#### Problem description:
Reproduce, unaltered, the line with "(253, 581) = (241, 511): none -> white boat" along with every line that follows it in the records, up to the last.

*** Opening The data ***

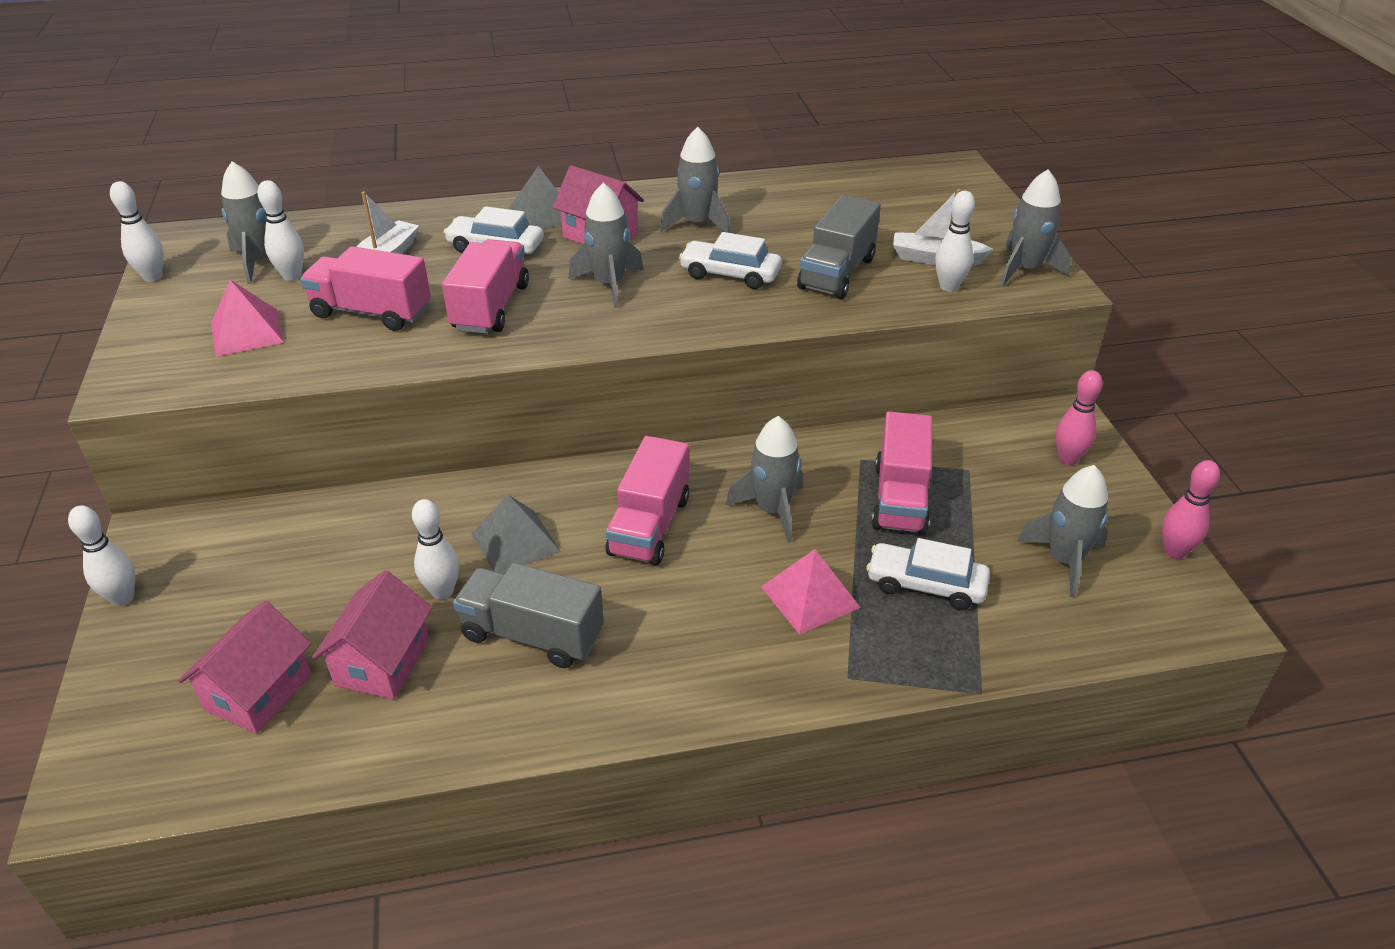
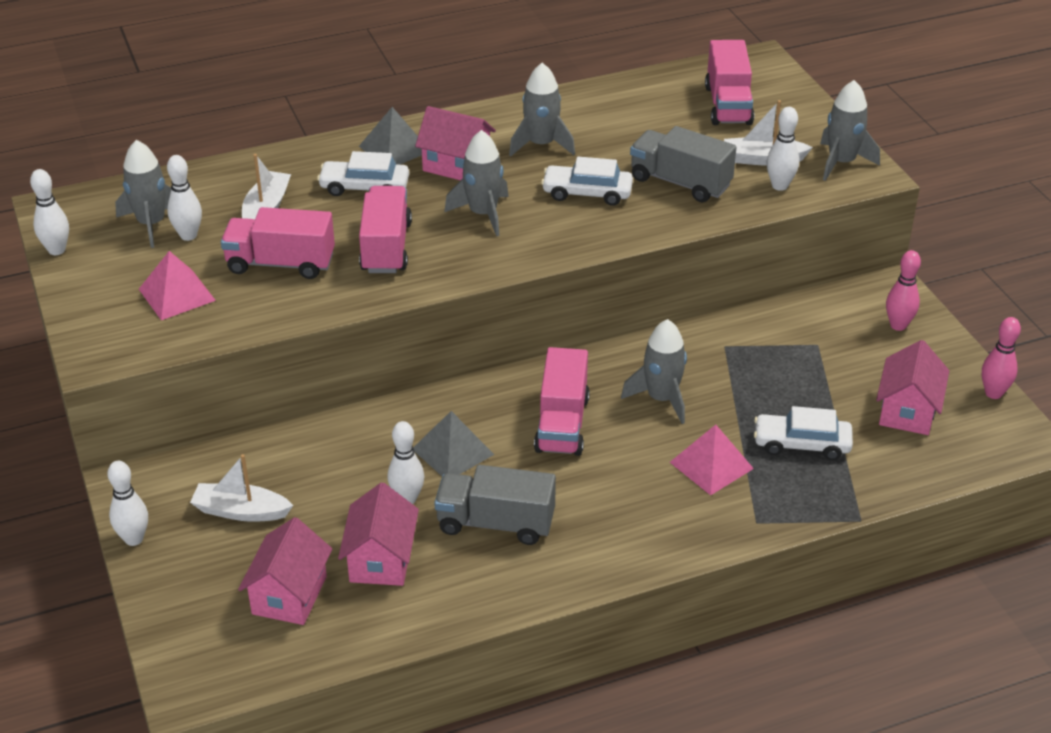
camera: 10 degrees left, 0 degrees up
(253, 581) = (241, 511): none -> white boat
(837, 273) = (680, 182): grey truck -> grey truck turned 105 degrees clockwise
(900, 498) = (765, 376): pink truck -> pink truck (728, 105)
(1064, 560) = (907, 411): grey rocket -> pink house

*** Closing The data ***

#### Response area:
(253, 581) = (241, 511): none -> white boat
(837, 273) = (680, 182): grey truck -> grey truck turned 105 degrees clockwise
(900, 498) = (765, 376): pink truck -> pink truck (728, 105)
(1064, 560) = (907, 411): grey rocket -> pink house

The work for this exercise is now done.